= Exercise objective =
Wherever the word "none" turns up in a line of the entries, copy that line.

[Record extracts — start]

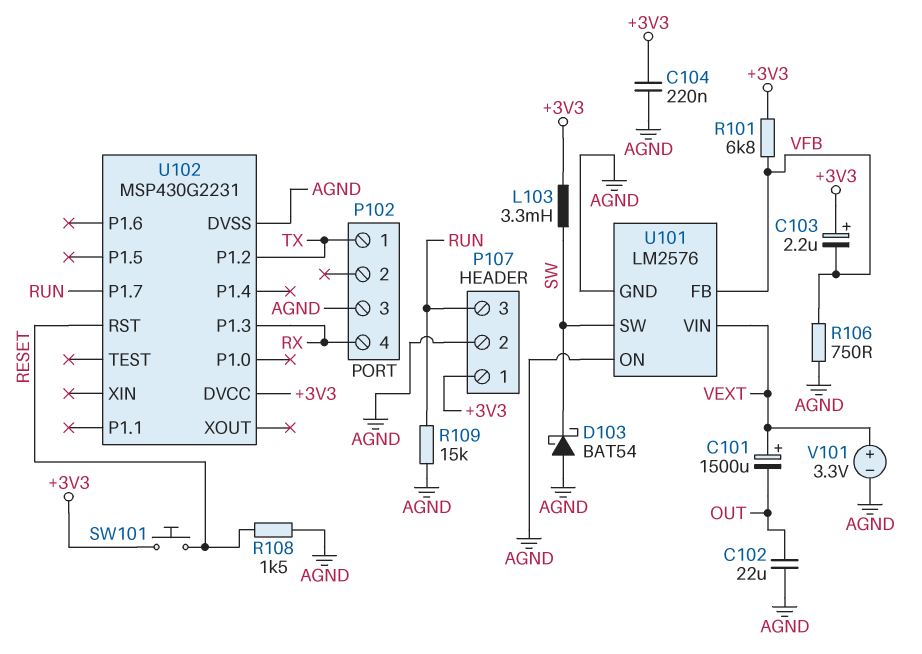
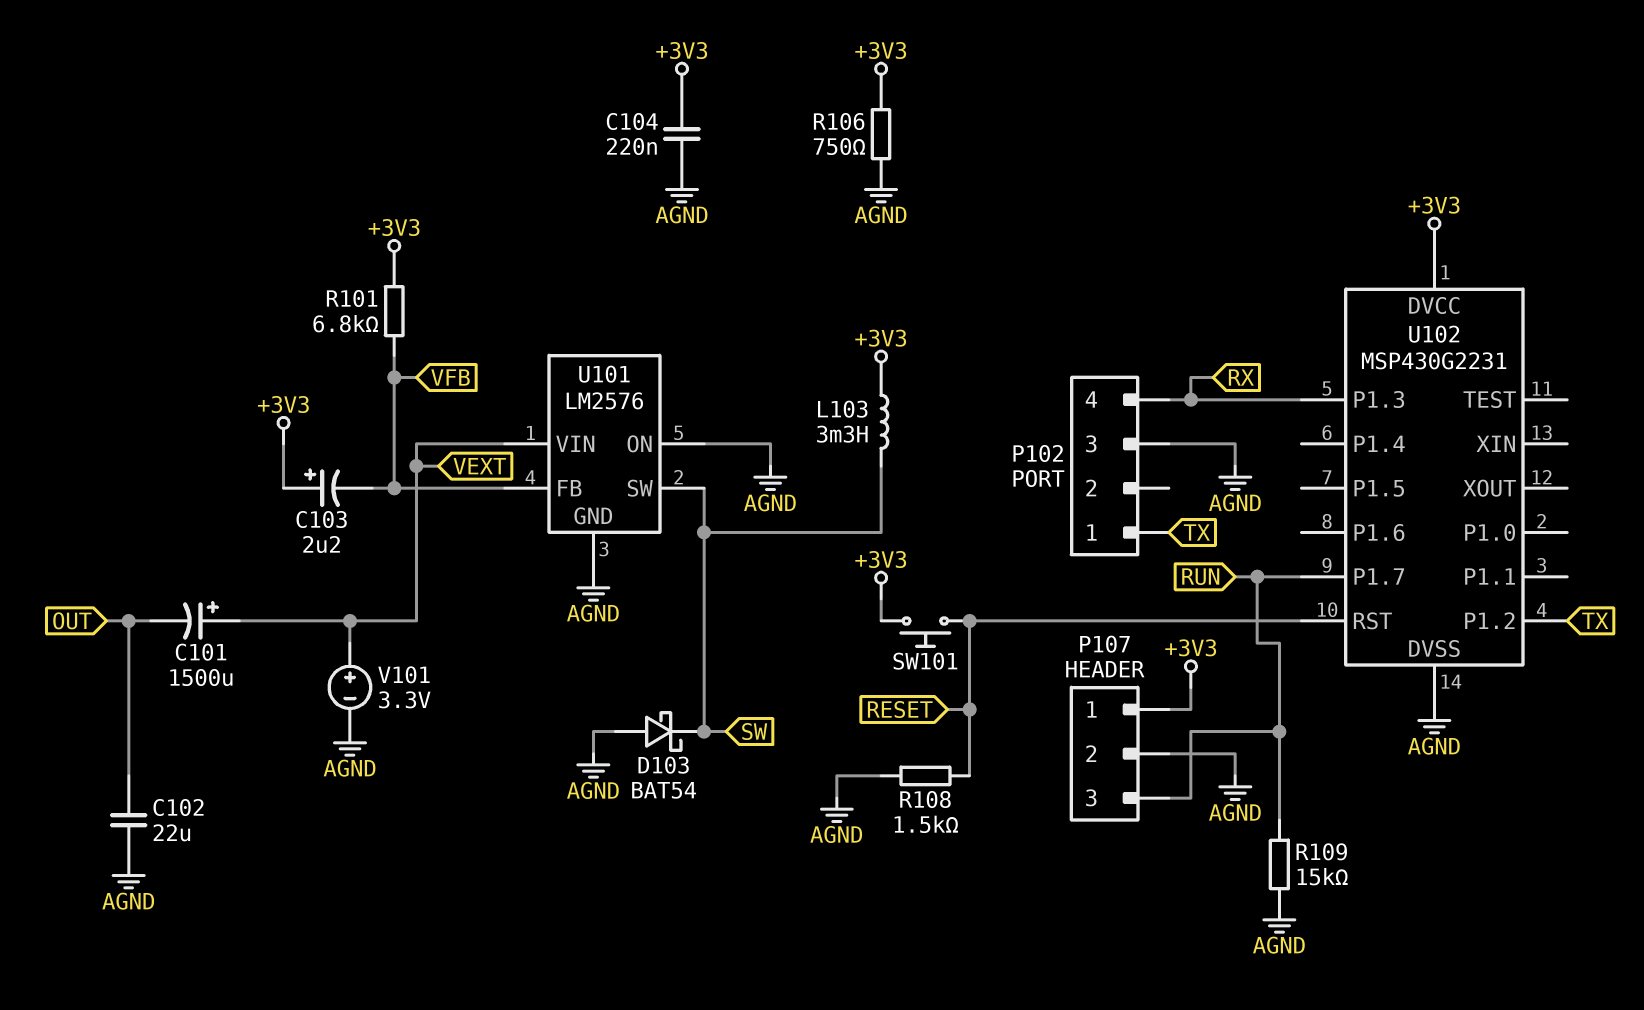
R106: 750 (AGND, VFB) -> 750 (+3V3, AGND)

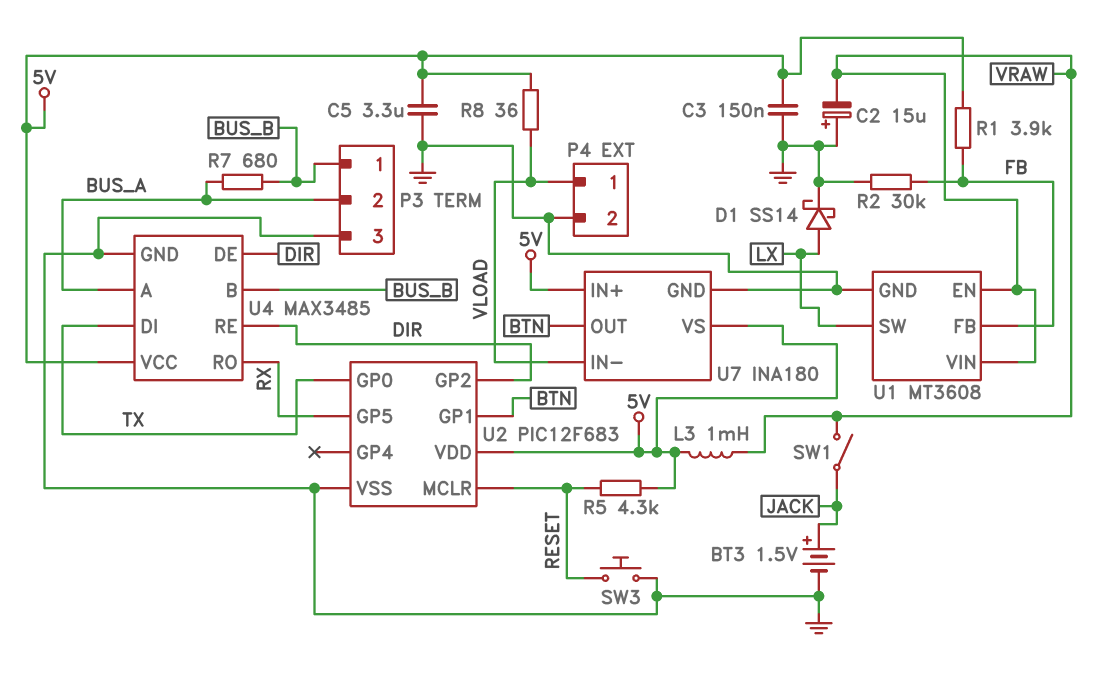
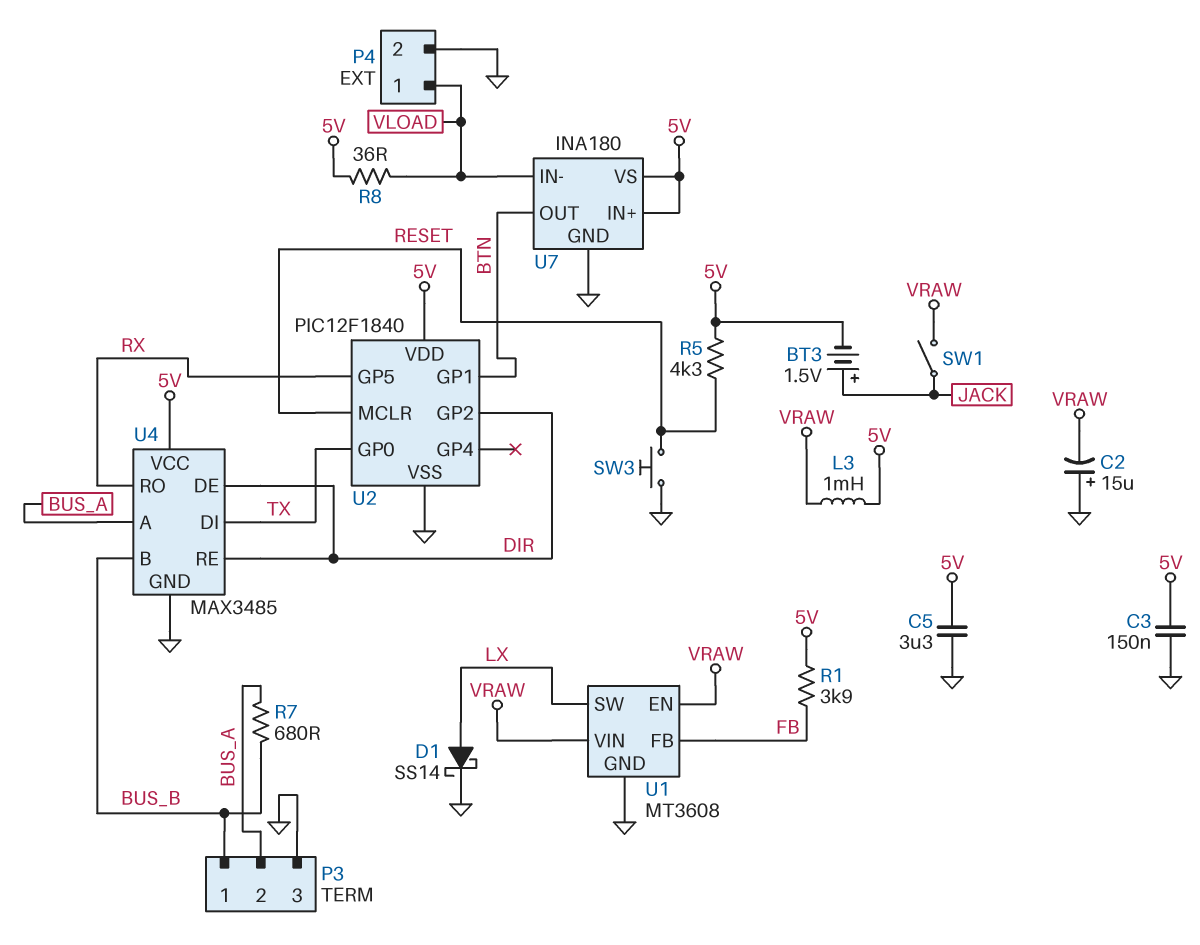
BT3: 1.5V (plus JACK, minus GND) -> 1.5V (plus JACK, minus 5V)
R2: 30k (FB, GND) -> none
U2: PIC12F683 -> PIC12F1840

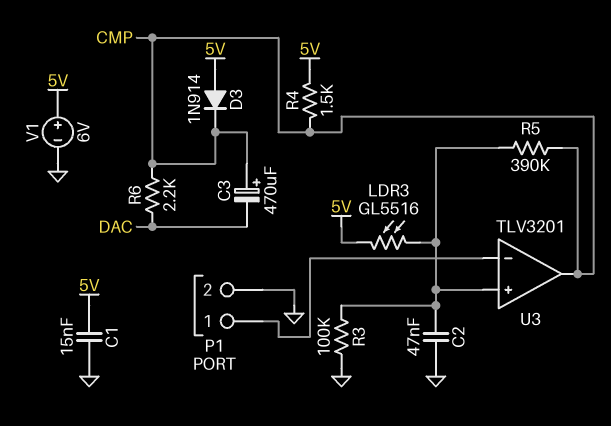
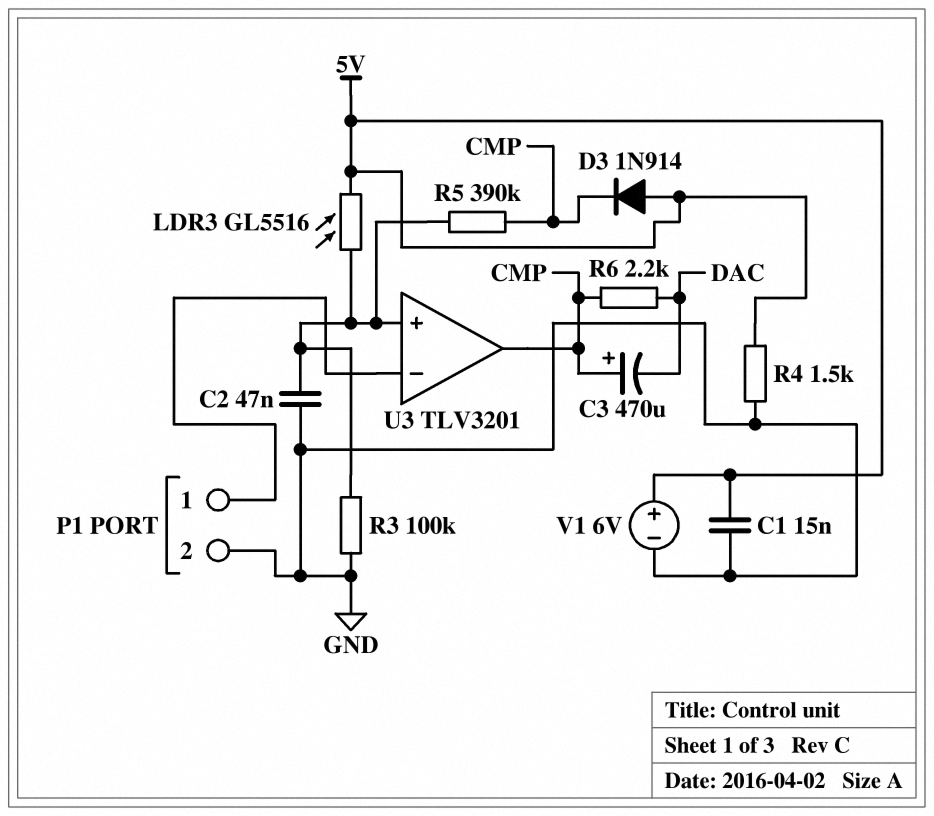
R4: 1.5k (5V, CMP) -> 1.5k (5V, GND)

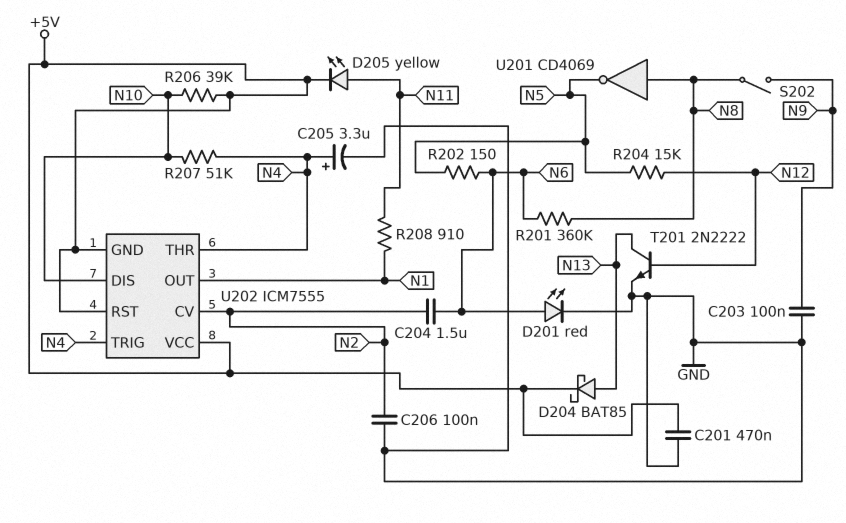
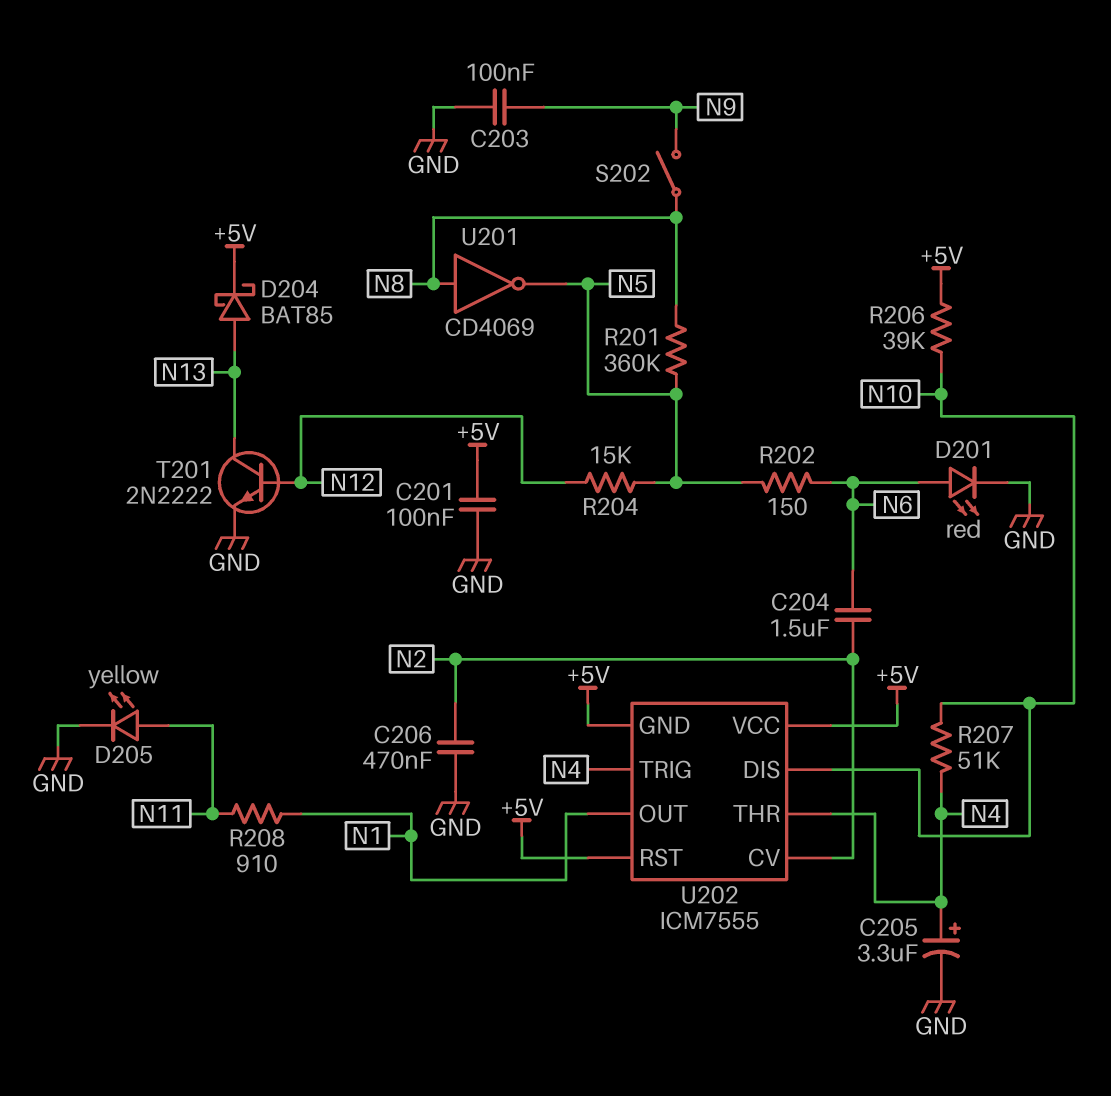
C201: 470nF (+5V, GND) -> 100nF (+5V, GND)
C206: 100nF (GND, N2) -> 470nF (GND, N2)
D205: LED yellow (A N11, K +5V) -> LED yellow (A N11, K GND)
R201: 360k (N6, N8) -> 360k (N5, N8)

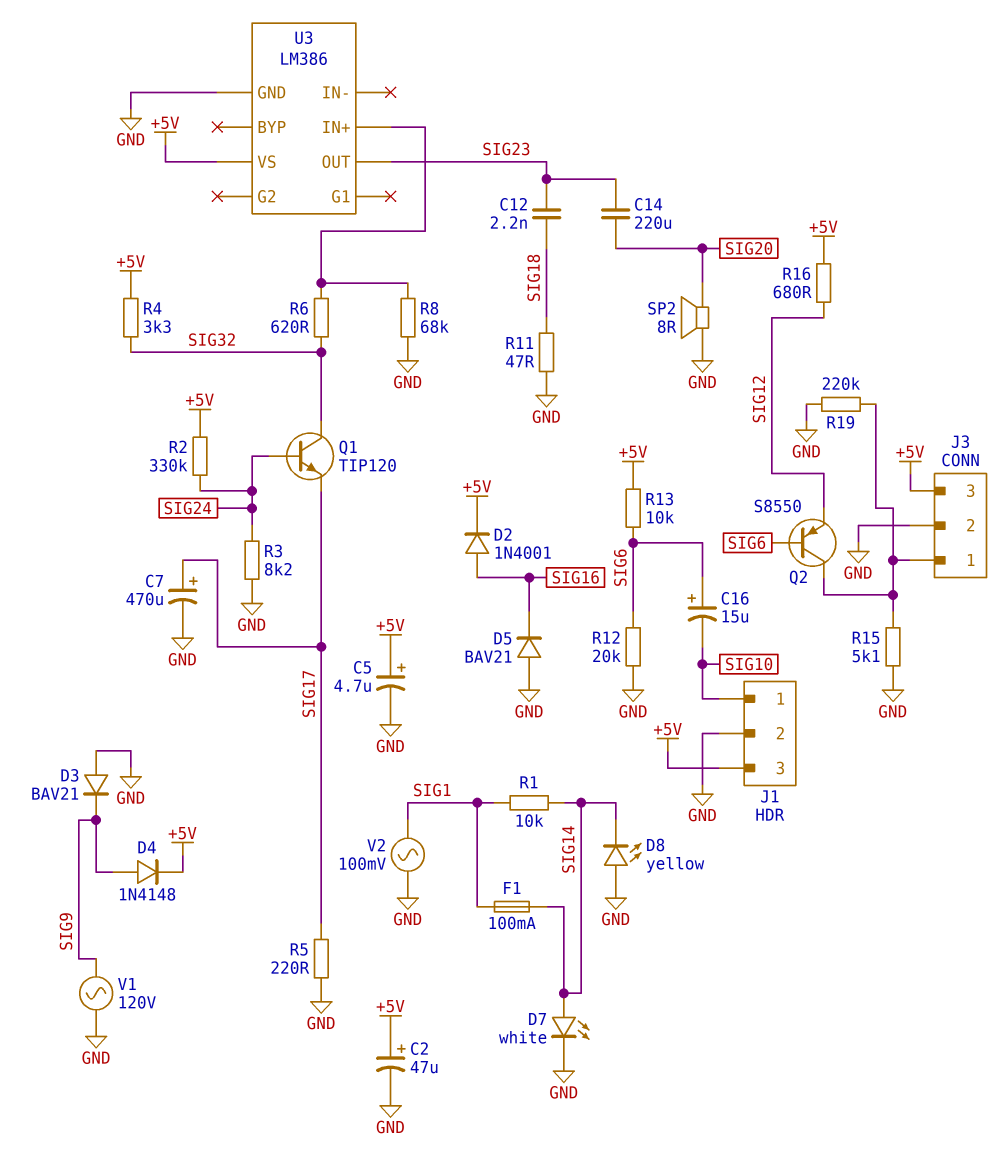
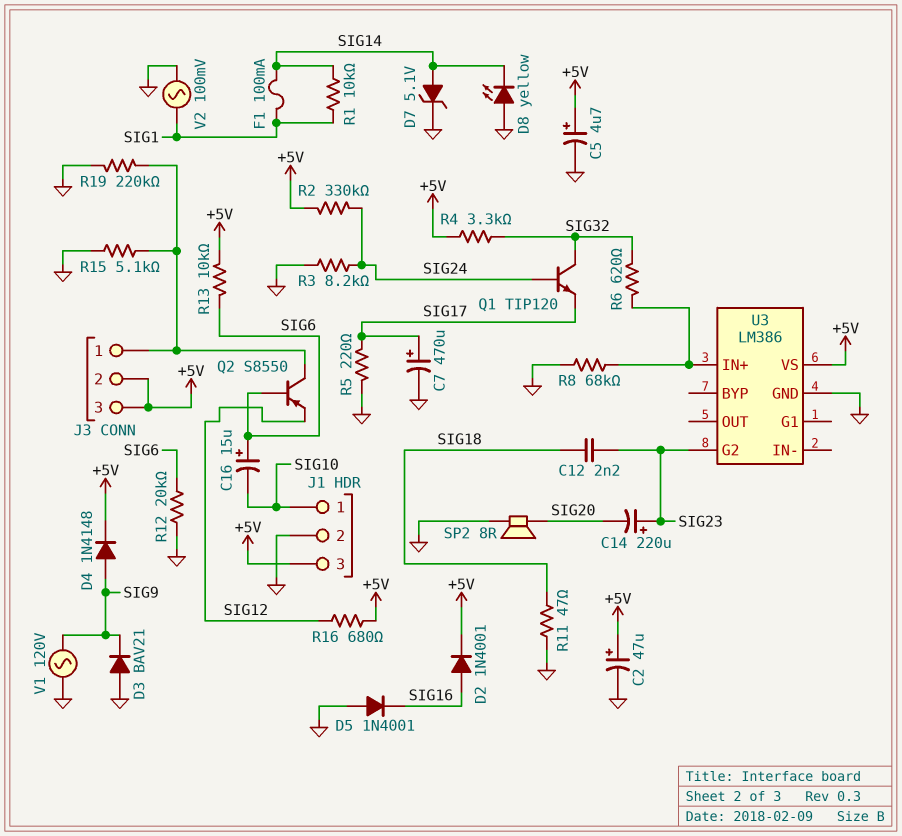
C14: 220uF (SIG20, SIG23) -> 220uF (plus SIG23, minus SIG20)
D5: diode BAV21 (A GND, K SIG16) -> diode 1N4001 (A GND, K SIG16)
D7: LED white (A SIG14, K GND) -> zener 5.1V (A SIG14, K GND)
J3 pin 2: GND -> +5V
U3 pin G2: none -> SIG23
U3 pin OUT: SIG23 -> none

[Record extracts — finish]

= Task result =
R2: 30k (FB, GND) -> none
U3 pin G2: none -> SIG23
U3 pin OUT: SIG23 -> none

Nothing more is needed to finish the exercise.